* What to work on
Every line containing the word "coordinates" is to be copied from the data below.

Object class coordinate lists:
----------

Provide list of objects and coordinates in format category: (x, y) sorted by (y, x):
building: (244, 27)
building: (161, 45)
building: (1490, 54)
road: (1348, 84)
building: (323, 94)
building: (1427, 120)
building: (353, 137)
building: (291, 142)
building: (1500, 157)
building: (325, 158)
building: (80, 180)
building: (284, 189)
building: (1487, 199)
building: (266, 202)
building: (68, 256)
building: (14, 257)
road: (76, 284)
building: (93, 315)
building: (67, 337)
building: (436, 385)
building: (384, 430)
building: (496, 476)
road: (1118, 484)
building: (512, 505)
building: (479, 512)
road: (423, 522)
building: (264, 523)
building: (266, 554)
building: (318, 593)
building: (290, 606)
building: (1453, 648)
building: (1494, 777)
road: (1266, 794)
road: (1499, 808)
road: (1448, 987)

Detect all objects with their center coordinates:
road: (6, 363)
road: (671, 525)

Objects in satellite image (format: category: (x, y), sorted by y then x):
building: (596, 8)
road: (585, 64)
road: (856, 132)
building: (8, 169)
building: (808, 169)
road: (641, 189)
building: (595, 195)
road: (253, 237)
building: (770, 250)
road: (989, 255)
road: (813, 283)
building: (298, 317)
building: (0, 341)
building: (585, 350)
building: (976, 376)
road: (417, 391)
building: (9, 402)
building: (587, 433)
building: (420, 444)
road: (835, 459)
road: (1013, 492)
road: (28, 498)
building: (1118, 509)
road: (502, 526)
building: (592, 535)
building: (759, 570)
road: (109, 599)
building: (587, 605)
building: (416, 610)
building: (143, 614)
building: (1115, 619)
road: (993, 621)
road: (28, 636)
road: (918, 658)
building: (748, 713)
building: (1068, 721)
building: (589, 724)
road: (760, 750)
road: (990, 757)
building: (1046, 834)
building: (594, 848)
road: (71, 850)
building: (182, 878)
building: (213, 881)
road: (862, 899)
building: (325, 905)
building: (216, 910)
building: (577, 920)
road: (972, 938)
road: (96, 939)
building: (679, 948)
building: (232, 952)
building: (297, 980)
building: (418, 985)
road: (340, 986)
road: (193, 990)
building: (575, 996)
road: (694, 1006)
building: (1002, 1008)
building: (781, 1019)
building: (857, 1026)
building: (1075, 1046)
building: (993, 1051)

----------

* Response below
Provide list of objects and coordinates in format category: (x, y) sorted by (y, x):
Detect all objects with their center coordinates:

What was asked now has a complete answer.